» Exercise aim
Print each line exactly, from the one with "D202: LED red" to the very last line of the listing, and keep the pictures out.

» Data for analysis
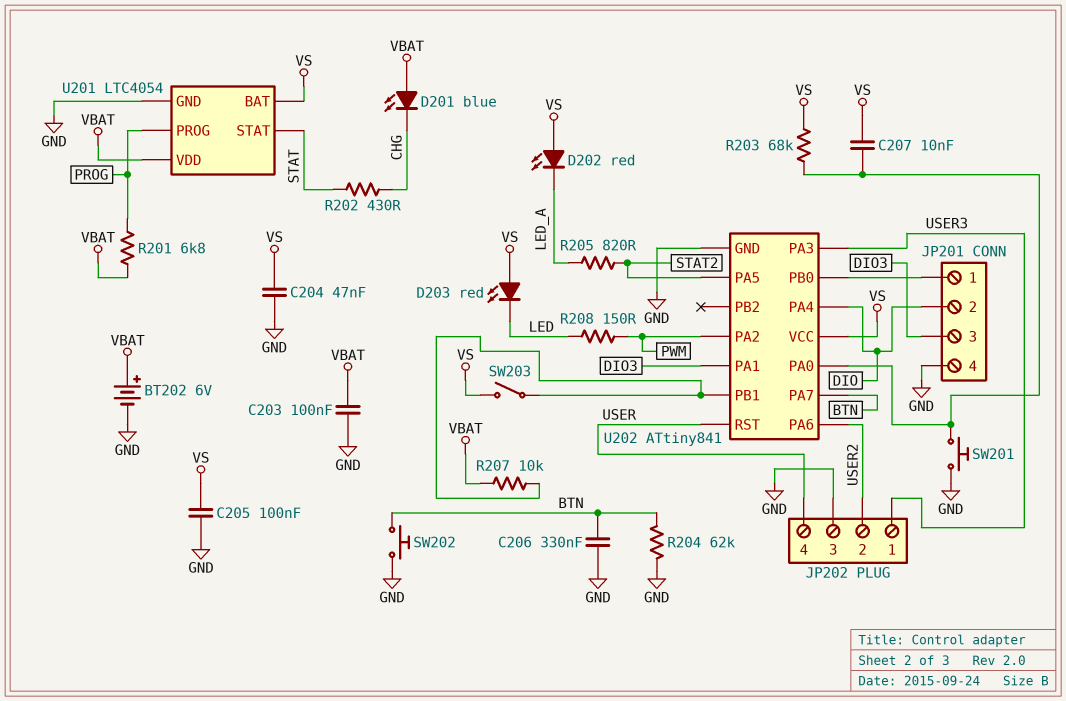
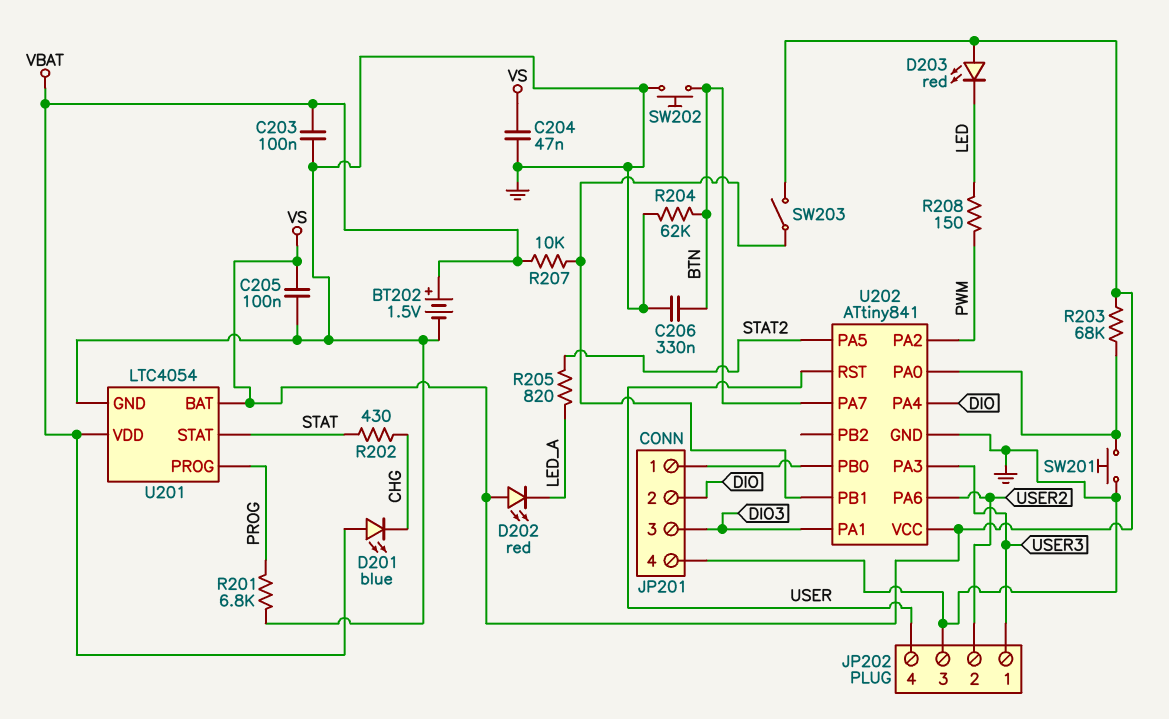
BT202: 6V (plus VBAT, minus GND) -> 1.5V (plus VBAT, minus GND)
C207: 10nF (U202/PA0, VS) -> none
R201: 6.8k (PROG, VBAT) -> 6.8k (GND, PROG)

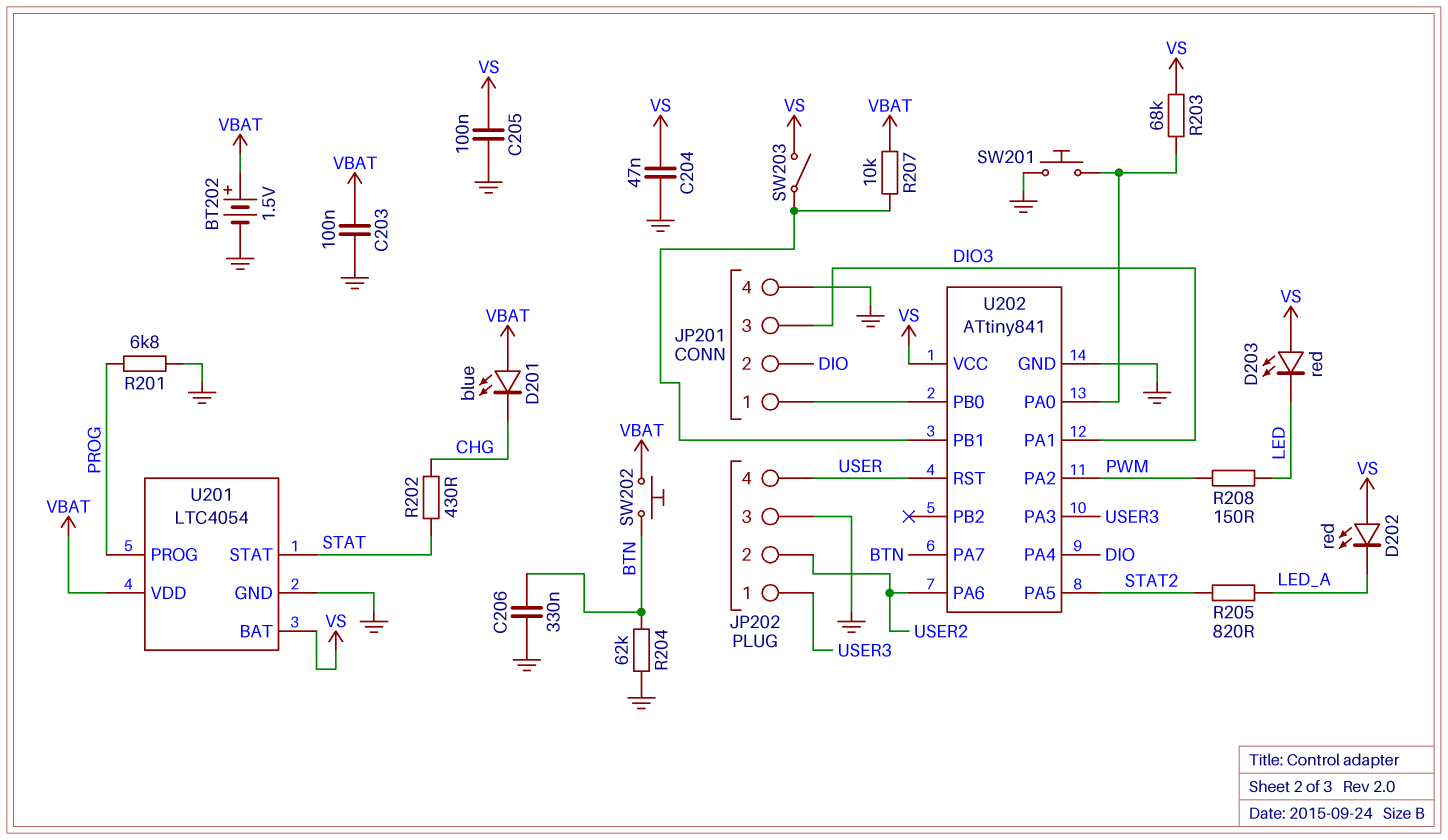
SW202: button (BTN, GND) -> button (BTN, VBAT)

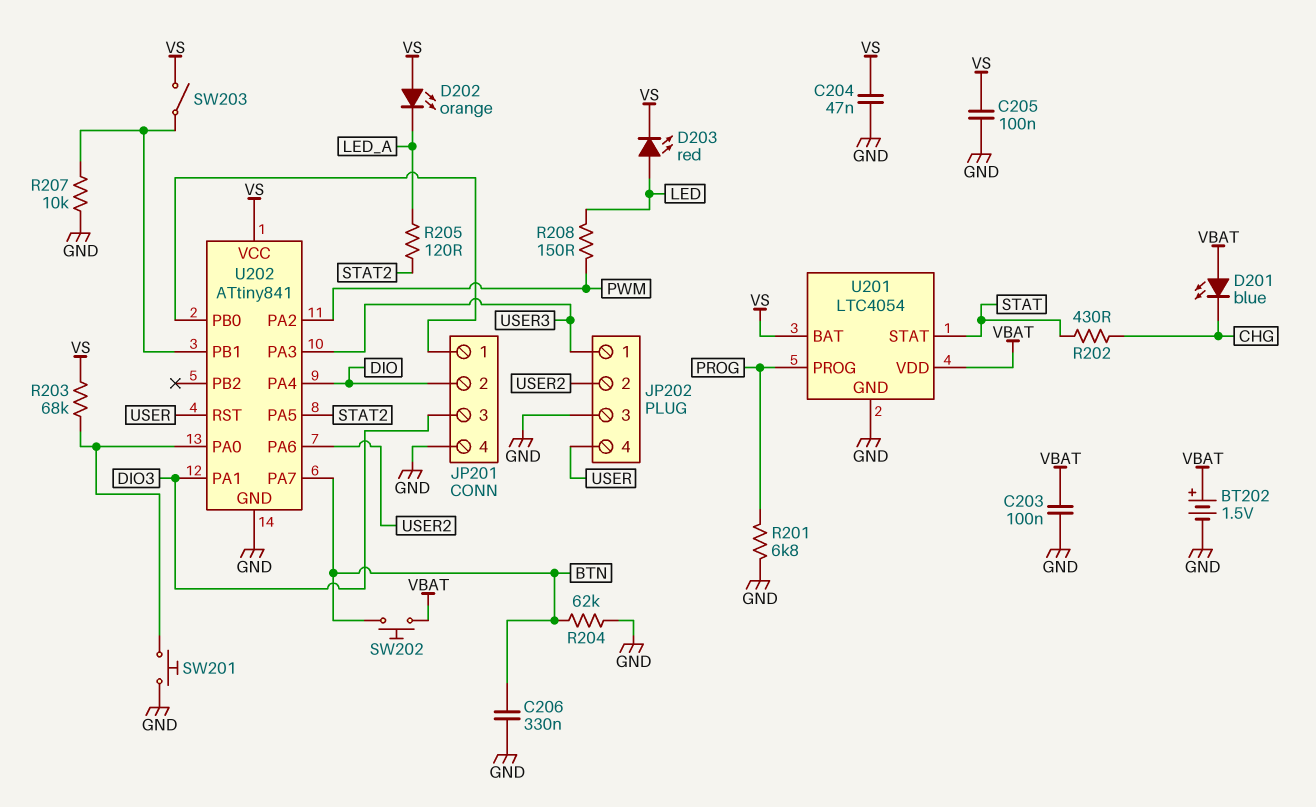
D202: LED red (A VS, K LED_A) -> LED orange (A VS, K LED_A)
D203: LED red (A VS, K LED) -> LED red (A LED, K VS)
R205: 820 (LED_A, STAT2) -> 120 (LED_A, STAT2)
R207: 10k (U202/PB1, VBAT) -> 10k (GND, U202/PB1)

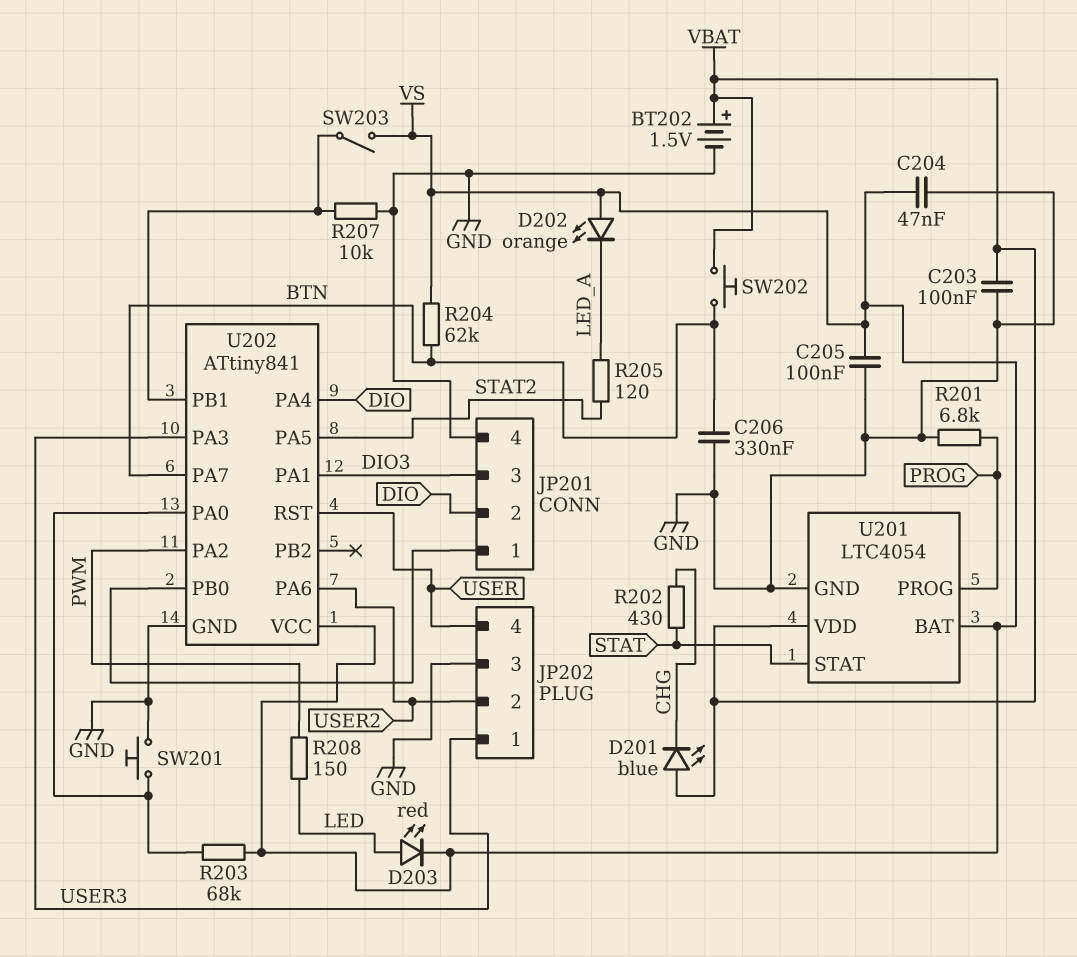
R204: 62k (BTN, GND) -> 62k (BTN, VS)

» The answer
D202: LED red (A VS, K LED_A) -> LED orange (A VS, K LED_A)
D203: LED red (A VS, K LED) -> LED red (A LED, K VS)
R205: 820 (LED_A, STAT2) -> 120 (LED_A, STAT2)
R207: 10k (U202/PB1, VBAT) -> 10k (GND, U202/PB1)

R204: 62k (BTN, GND) -> 62k (BTN, VS)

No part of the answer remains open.